(Revision tracking records)
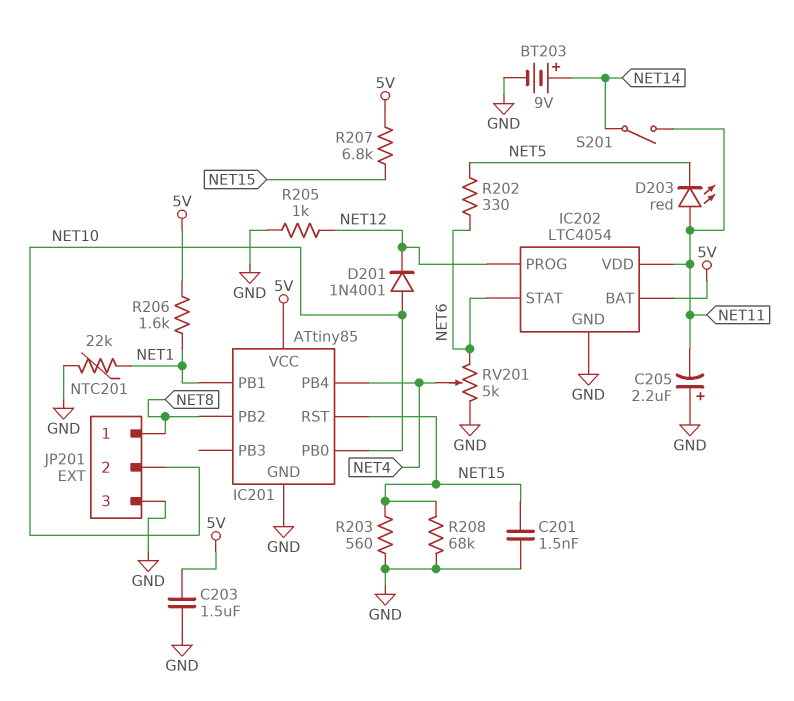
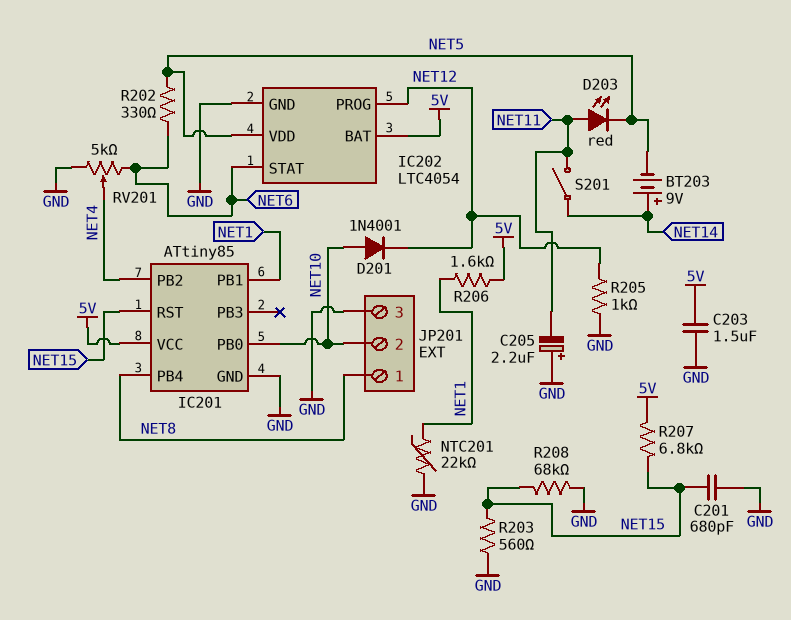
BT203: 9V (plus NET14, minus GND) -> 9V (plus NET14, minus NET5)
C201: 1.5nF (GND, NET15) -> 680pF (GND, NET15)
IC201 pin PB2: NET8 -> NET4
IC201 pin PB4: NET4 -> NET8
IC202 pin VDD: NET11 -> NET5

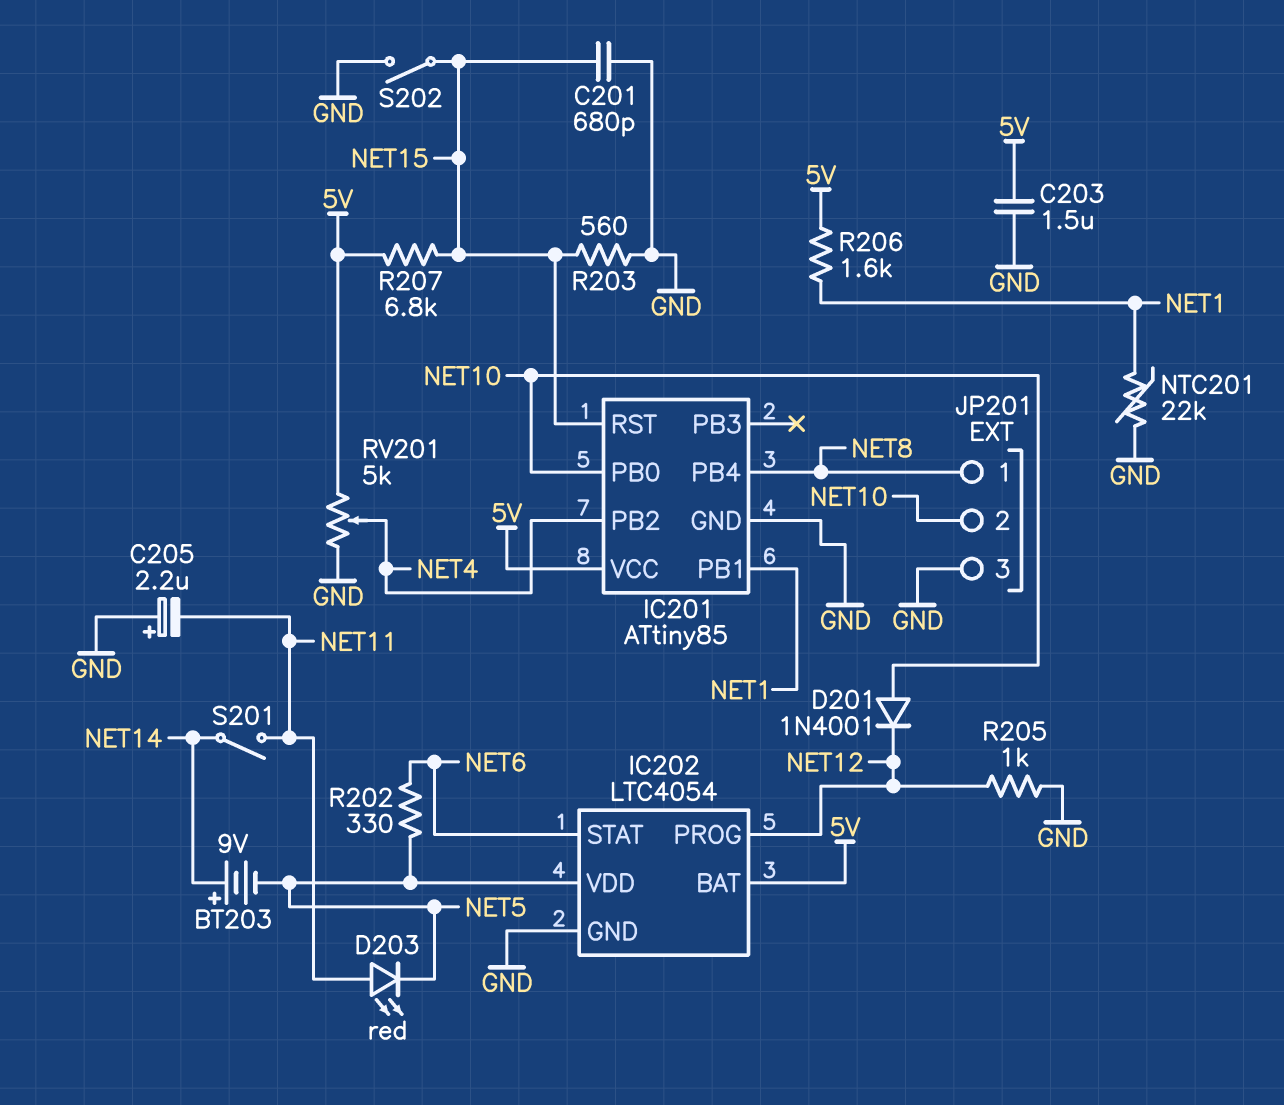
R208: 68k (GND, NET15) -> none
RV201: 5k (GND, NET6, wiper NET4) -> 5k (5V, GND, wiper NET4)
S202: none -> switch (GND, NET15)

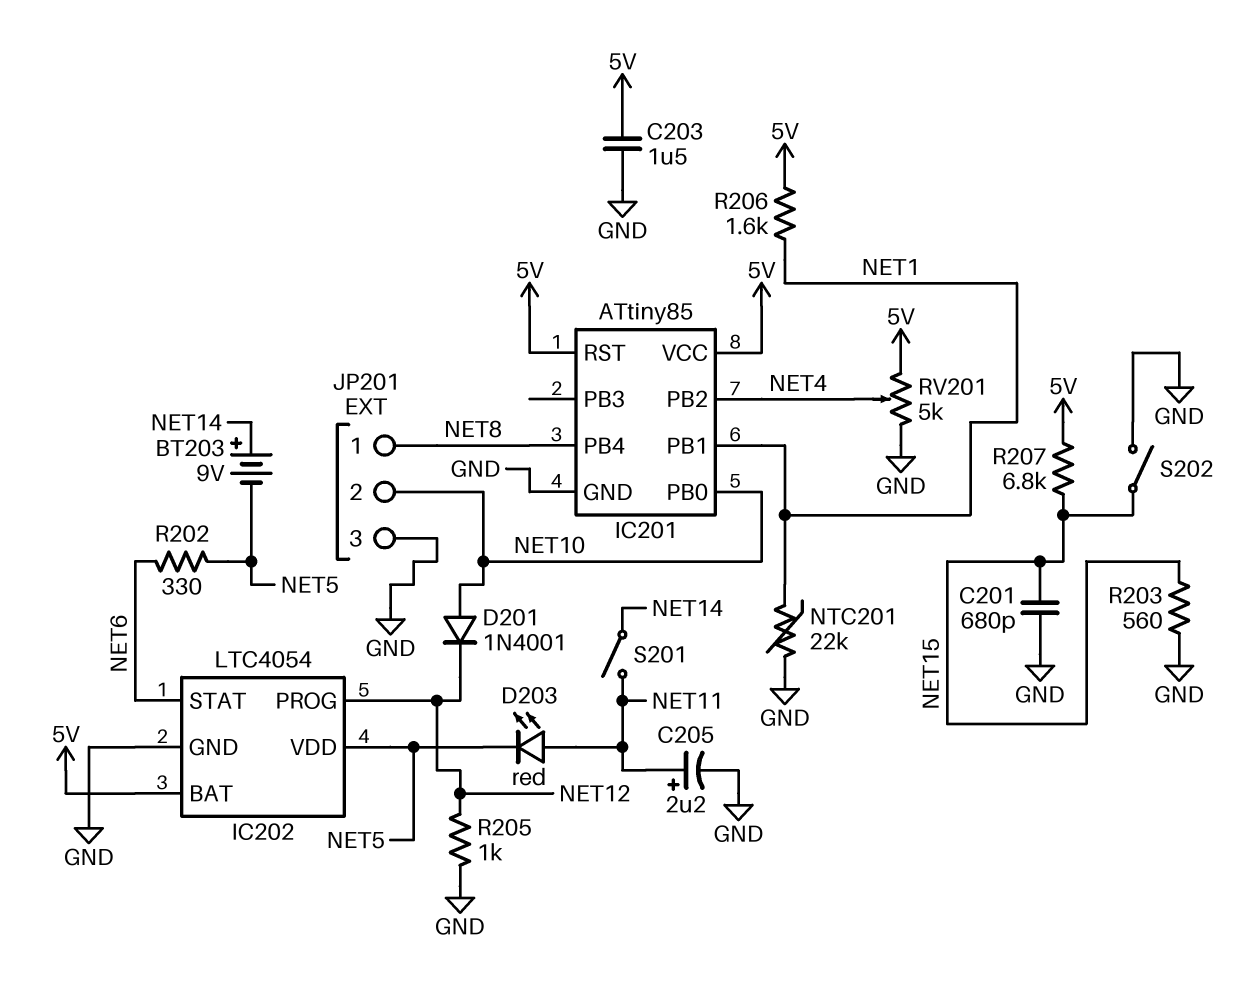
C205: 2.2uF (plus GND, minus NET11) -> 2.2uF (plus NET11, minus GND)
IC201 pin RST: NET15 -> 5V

--

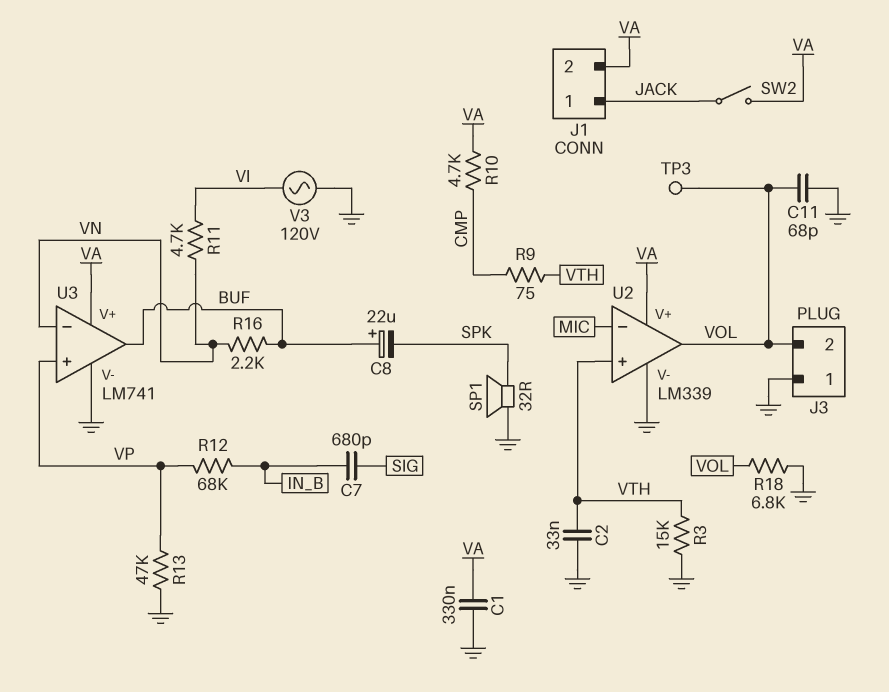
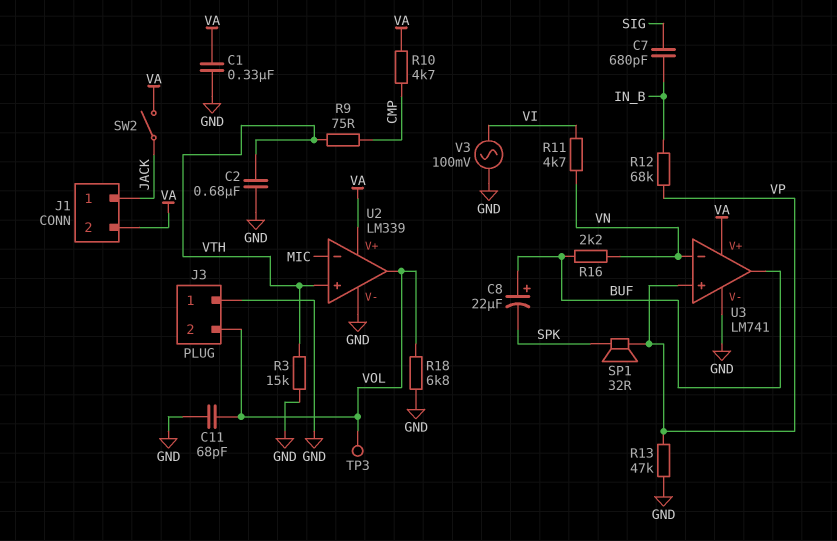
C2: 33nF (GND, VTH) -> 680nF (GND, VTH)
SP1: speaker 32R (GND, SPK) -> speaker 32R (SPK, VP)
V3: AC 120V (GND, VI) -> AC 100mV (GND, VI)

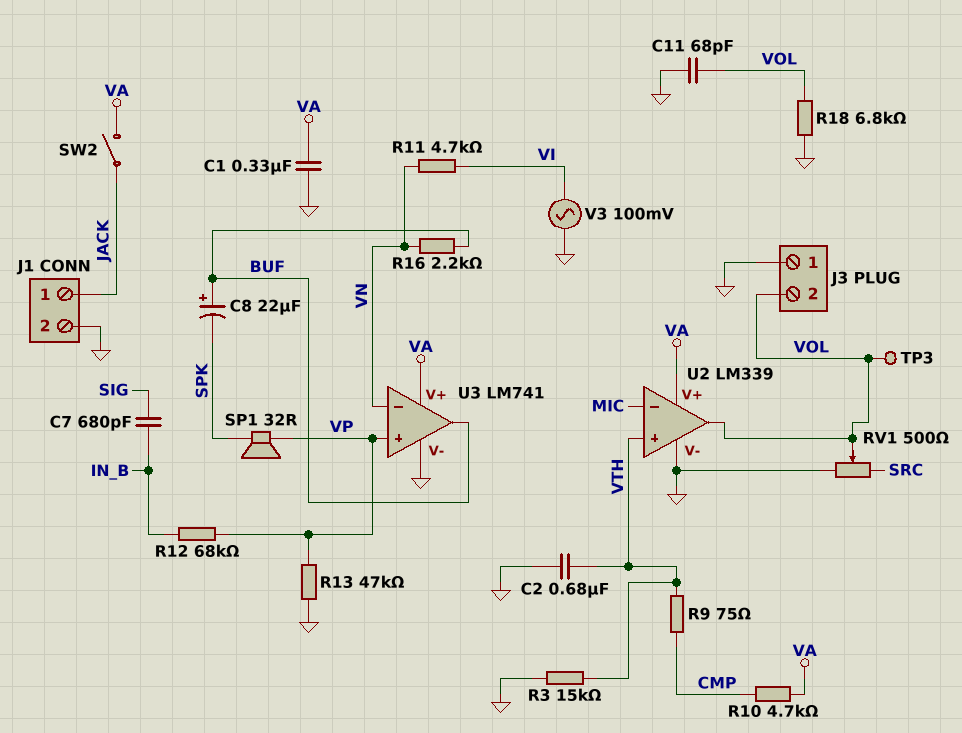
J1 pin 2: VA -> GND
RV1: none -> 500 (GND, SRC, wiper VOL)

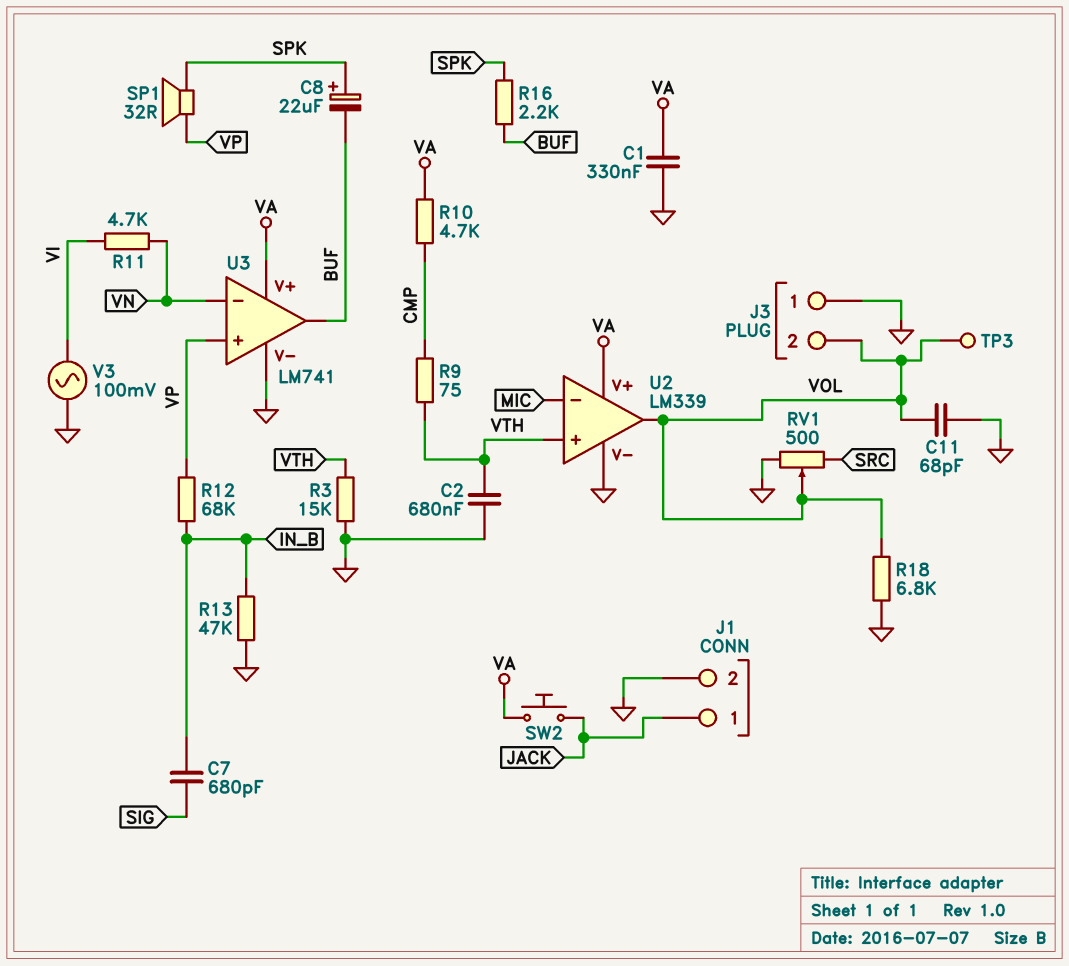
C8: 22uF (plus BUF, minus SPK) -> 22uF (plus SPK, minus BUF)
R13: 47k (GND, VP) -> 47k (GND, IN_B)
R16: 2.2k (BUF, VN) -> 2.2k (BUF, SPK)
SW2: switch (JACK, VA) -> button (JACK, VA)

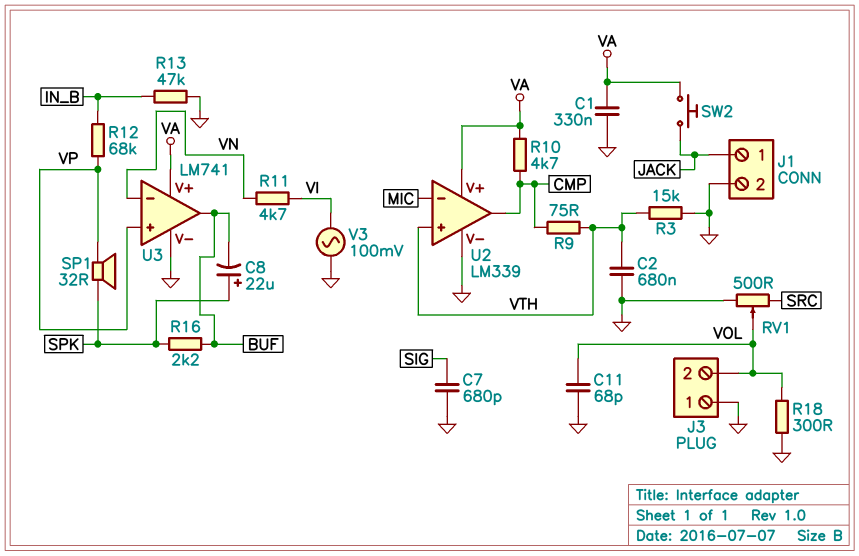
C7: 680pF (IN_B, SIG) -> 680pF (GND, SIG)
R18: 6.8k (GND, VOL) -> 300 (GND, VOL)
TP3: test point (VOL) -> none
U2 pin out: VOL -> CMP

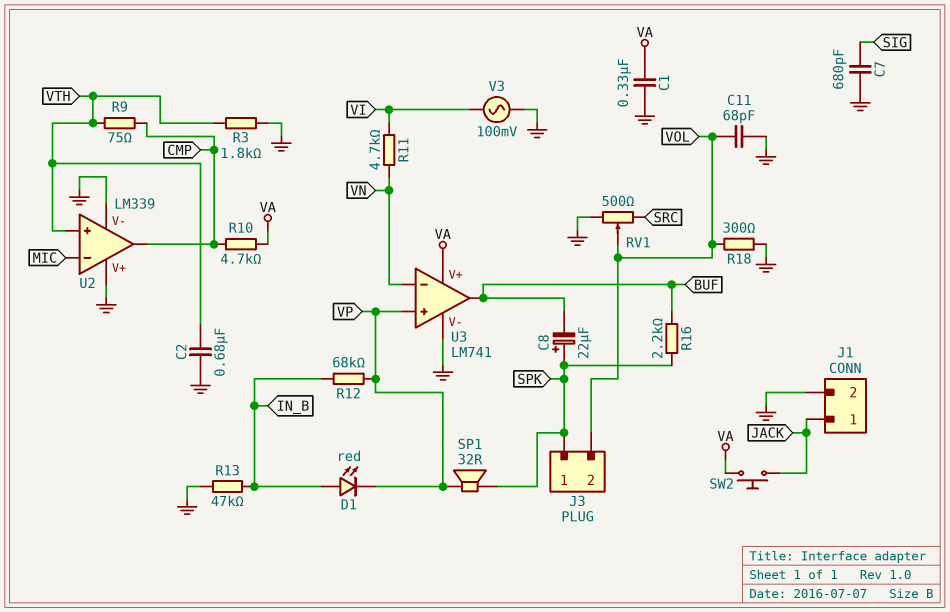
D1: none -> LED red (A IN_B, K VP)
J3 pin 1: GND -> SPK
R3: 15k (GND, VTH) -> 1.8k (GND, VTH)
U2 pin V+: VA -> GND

• Required action
This exercise requires the lines of the entries containing the string "switch".

• Result below
S202: none -> switch (GND, NET15)
SW2: switch (JACK, VA) -> button (JACK, VA)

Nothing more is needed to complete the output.